Exercise aim:
Produce word for word the lines of the data below running from the one that has "pink teddy bear: 5 -> 4" to the one that has "black cylinder: 5 -> 6", inclusive, and no others.

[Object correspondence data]

▬▬▬▬▬▬

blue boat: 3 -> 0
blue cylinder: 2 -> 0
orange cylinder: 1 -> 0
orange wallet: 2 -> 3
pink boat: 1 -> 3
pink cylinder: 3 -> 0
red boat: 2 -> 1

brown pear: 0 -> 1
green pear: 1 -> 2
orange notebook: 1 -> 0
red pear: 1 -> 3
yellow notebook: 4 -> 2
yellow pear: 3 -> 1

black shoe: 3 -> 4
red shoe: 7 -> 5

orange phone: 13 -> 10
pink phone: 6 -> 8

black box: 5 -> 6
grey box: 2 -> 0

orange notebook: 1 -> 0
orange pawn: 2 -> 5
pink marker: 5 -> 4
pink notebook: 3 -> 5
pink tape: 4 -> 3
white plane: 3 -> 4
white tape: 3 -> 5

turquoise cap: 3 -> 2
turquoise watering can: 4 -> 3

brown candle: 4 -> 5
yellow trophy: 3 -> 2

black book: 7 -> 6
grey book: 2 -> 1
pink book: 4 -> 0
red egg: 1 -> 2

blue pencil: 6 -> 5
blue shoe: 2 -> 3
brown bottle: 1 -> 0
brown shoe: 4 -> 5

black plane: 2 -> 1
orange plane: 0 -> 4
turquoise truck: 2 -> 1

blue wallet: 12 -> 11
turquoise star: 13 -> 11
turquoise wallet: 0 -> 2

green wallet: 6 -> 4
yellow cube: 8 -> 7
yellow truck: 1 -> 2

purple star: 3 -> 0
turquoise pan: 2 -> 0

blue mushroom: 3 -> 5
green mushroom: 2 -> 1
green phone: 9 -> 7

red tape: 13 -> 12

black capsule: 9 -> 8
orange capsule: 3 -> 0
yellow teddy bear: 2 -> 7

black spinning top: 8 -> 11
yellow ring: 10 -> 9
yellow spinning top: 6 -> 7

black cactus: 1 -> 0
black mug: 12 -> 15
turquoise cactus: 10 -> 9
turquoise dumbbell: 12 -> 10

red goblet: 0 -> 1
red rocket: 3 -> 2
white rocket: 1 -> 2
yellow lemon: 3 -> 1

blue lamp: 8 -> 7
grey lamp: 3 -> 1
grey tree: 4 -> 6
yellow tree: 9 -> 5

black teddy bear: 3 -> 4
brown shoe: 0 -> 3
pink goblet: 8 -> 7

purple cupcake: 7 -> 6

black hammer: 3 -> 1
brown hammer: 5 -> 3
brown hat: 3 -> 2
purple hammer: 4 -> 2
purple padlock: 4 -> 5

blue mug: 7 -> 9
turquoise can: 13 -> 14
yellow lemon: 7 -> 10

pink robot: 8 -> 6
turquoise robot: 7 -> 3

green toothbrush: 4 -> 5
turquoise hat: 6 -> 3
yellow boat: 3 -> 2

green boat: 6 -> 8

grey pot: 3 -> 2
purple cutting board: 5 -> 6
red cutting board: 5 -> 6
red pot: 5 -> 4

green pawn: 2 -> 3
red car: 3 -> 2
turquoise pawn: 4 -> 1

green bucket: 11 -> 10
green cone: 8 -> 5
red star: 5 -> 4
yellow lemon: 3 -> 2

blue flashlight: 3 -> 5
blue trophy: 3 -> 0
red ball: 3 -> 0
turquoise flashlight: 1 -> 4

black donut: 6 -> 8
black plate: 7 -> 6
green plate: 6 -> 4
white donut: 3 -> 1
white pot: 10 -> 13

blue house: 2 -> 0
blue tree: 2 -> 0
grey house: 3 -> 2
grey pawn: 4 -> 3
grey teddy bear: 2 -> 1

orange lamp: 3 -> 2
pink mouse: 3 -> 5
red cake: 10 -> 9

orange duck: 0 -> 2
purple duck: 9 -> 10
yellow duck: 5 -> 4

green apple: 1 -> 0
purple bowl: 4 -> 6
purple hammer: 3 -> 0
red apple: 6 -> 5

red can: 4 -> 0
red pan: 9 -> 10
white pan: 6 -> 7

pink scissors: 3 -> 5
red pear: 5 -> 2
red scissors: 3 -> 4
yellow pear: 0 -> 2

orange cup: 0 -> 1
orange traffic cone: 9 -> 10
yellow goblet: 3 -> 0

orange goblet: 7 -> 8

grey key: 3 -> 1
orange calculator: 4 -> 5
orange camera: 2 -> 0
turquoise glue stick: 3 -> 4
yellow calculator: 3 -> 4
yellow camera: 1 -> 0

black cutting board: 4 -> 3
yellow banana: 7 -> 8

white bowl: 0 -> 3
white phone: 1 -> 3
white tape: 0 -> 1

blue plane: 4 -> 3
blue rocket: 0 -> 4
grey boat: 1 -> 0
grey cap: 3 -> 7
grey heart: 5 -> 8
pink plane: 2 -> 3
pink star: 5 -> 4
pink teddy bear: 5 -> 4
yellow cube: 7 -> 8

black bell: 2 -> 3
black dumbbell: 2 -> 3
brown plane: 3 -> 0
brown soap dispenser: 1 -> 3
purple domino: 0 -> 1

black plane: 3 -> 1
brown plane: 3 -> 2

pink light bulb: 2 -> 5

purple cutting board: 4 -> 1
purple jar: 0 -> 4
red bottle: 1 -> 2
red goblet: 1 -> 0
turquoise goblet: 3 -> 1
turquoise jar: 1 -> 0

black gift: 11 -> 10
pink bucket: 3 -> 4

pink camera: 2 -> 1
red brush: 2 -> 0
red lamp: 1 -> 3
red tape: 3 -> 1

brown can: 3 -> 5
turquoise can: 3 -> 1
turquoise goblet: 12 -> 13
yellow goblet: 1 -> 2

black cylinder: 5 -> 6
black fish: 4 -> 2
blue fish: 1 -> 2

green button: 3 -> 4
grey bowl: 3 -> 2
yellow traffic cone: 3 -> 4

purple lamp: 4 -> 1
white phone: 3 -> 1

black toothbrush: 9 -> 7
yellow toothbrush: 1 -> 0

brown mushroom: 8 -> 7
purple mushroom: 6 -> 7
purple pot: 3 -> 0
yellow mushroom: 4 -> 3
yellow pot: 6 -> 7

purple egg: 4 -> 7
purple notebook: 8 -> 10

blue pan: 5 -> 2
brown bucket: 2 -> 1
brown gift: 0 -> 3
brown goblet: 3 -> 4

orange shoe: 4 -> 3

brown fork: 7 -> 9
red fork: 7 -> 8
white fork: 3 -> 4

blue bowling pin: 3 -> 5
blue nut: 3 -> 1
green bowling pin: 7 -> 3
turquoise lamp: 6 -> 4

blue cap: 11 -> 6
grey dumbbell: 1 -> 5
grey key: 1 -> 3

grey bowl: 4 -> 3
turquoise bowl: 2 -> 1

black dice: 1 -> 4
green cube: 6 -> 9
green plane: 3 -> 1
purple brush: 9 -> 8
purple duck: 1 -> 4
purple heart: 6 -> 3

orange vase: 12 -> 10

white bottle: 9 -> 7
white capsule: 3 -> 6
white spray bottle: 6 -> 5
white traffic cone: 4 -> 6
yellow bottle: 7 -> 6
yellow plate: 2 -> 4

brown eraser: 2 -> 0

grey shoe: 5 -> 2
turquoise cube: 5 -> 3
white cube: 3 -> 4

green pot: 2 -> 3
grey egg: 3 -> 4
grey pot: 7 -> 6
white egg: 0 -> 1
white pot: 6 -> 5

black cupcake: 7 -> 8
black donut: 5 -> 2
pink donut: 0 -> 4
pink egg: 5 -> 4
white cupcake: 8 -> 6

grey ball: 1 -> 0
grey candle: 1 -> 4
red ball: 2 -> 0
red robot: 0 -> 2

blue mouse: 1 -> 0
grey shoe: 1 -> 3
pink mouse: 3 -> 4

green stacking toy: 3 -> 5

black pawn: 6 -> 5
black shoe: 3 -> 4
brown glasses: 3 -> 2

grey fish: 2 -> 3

▬▬▬▬▬▬

Response to this task:
pink teddy bear: 5 -> 4
yellow cube: 7 -> 8

black bell: 2 -> 3
black dumbbell: 2 -> 3
brown plane: 3 -> 0
brown soap dispenser: 1 -> 3
purple domino: 0 -> 1

black plane: 3 -> 1
brown plane: 3 -> 2

pink light bulb: 2 -> 5

purple cutting board: 4 -> 1
purple jar: 0 -> 4
red bottle: 1 -> 2
red goblet: 1 -> 0
turquoise goblet: 3 -> 1
turquoise jar: 1 -> 0

black gift: 11 -> 10
pink bucket: 3 -> 4

pink camera: 2 -> 1
red brush: 2 -> 0
red lamp: 1 -> 3
red tape: 3 -> 1

brown can: 3 -> 5
turquoise can: 3 -> 1
turquoise goblet: 12 -> 13
yellow goblet: 1 -> 2

black cylinder: 5 -> 6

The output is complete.